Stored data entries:
-------

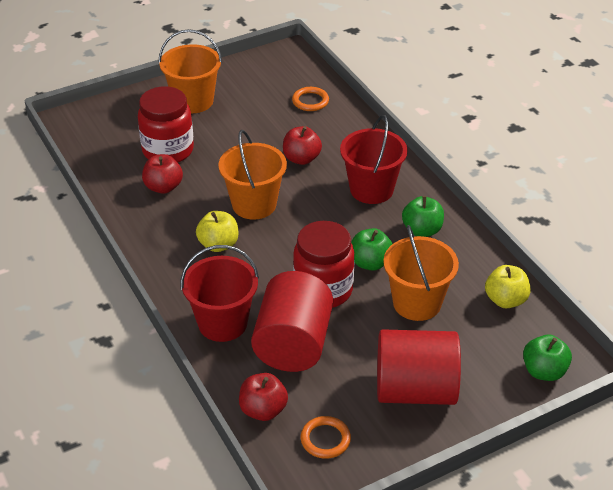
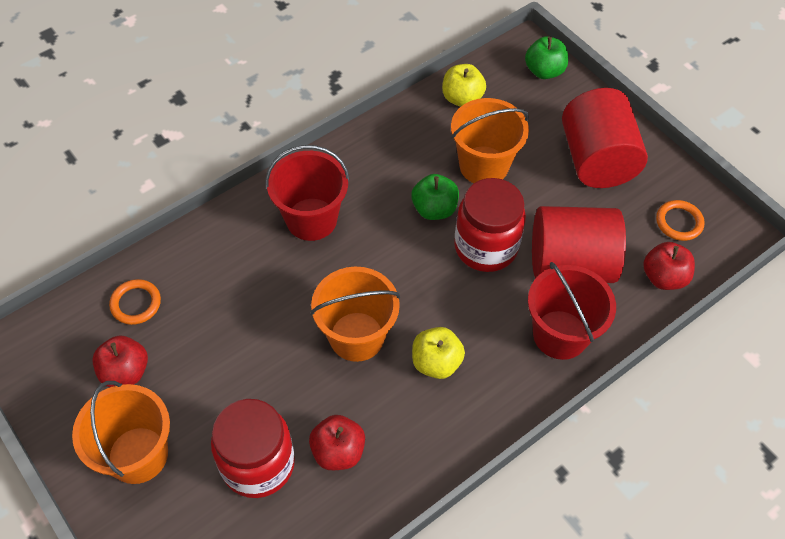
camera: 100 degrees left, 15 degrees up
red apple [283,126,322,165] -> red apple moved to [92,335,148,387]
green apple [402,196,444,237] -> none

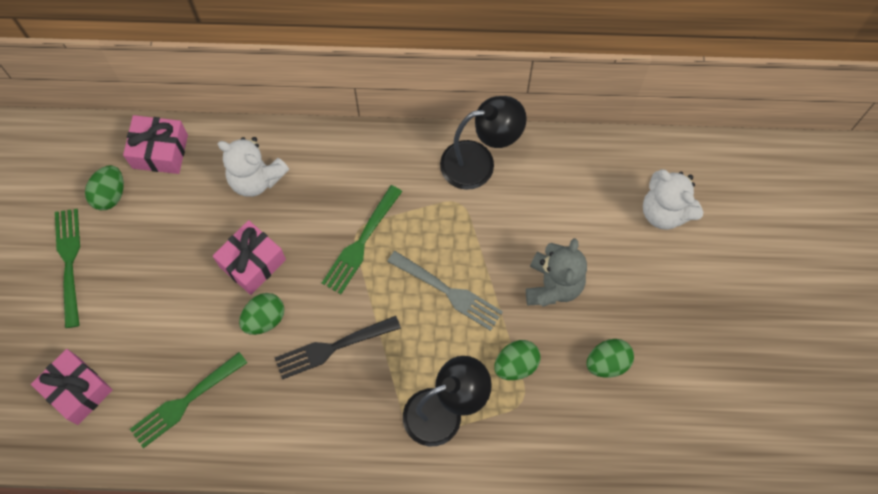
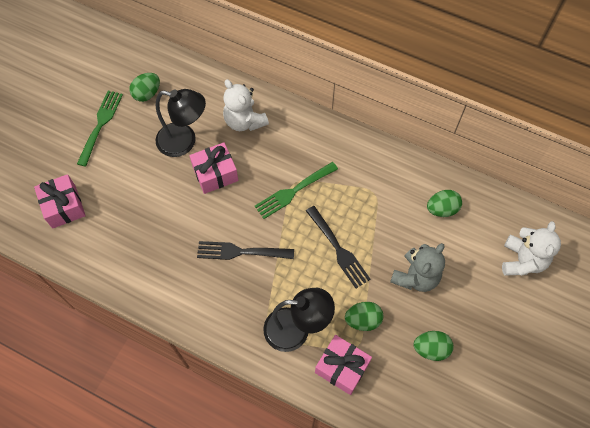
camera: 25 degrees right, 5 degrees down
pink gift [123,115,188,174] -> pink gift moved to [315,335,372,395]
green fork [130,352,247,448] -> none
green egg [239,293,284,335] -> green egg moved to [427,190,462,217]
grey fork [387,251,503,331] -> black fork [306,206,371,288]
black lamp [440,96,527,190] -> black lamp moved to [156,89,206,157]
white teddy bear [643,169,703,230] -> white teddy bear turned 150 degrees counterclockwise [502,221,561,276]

-------

◆ **Task prompt**: Across all the records, find the lines containing the word "camera" and reproduce each one.

◆ **Task answer**:
camera: 100 degrees left, 15 degrees up
camera: 25 degrees right, 5 degrees down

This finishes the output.